# [TASK OBJECTIVE]
Print each entry as it appears. Images stay out of the copy.

# [INPUT RECORDS]
+===+
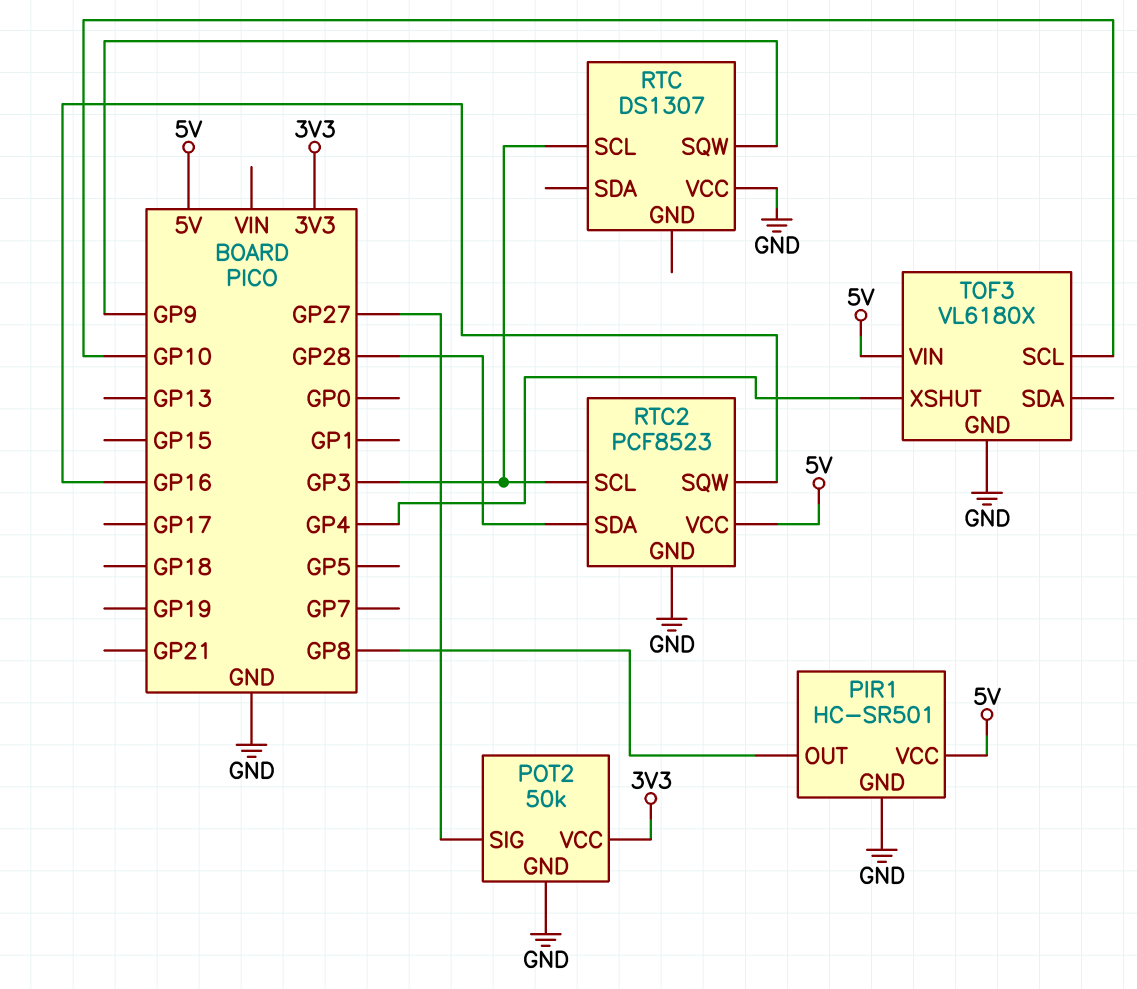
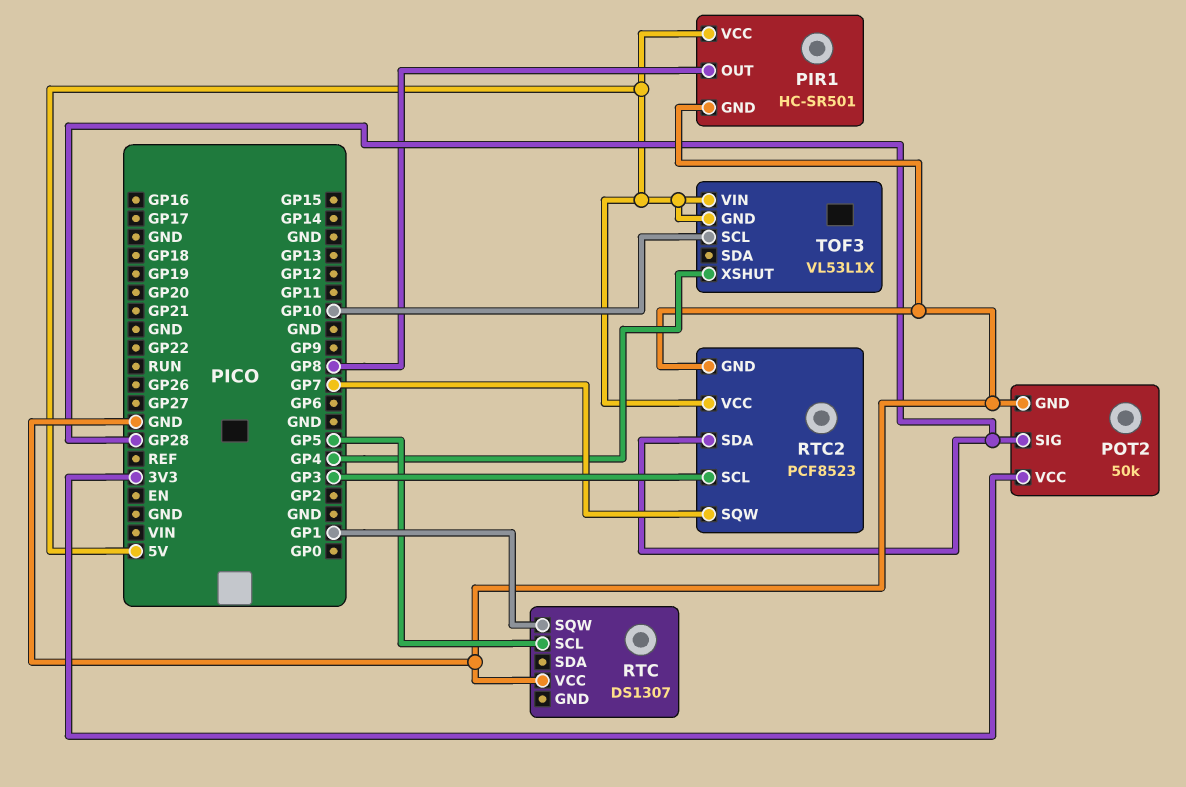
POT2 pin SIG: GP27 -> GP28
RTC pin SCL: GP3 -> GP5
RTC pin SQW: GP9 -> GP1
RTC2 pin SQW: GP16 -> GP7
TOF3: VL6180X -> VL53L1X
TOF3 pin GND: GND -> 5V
+===+
# [SOLUTION FOR THIS PROBLEM]
POT2 pin SIG: GP27 -> GP28
RTC pin SCL: GP3 -> GP5
RTC pin SQW: GP9 -> GP1
RTC2 pin SQW: GP16 -> GP7
TOF3: VL6180X -> VL53L1X
TOF3 pin GND: GND -> 5V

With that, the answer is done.